[Records from a data collection]
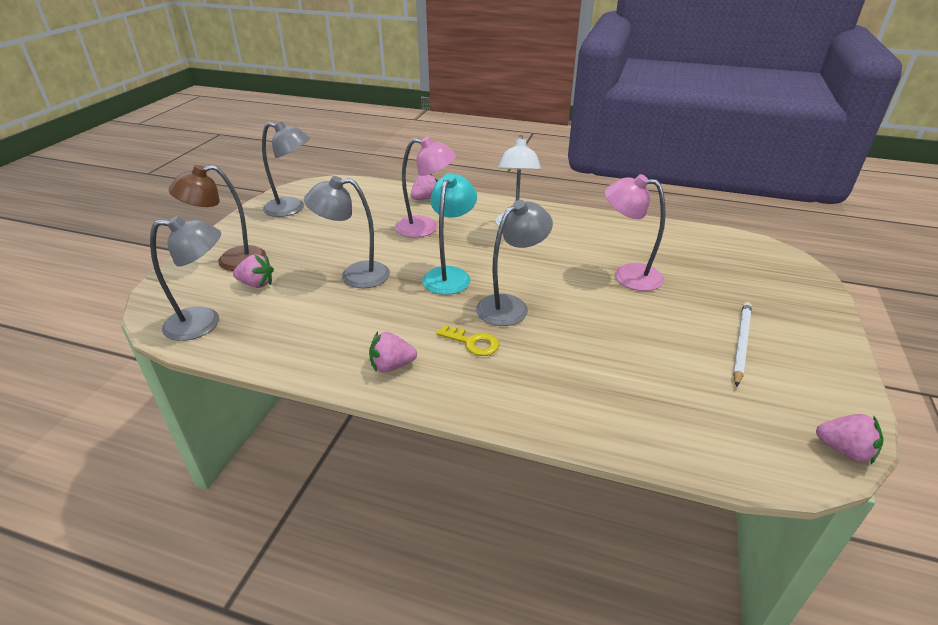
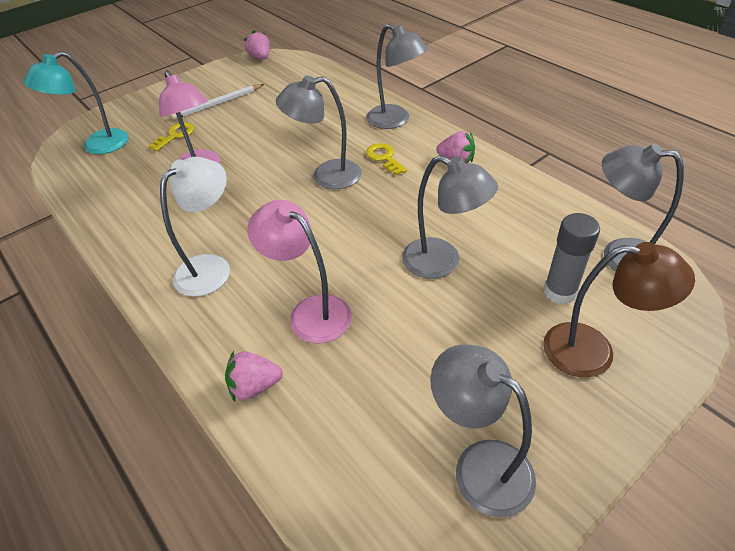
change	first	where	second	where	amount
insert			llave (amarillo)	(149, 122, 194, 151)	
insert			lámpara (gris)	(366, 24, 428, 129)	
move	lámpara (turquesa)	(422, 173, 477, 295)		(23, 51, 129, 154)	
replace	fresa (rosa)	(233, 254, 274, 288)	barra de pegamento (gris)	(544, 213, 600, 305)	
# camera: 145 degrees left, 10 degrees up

= Requirement =
Nothing but the lines from the one with "122, 194, 151)" to the last line of the data should appear in the answer, each exactly as it stands.

= Finished task =
insert			llave (amarillo)	(149, 122, 194, 151)	
insert			lámpara (gris)	(366, 24, 428, 129)	
move	lámpara (turquesa)	(422, 173, 477, 295)		(23, 51, 129, 154)	
replace	fresa (rosa)	(233, 254, 274, 288)	barra de pegamento (gris)	(544, 213, 600, 305)	
# camera: 145 degrees left, 10 degrees up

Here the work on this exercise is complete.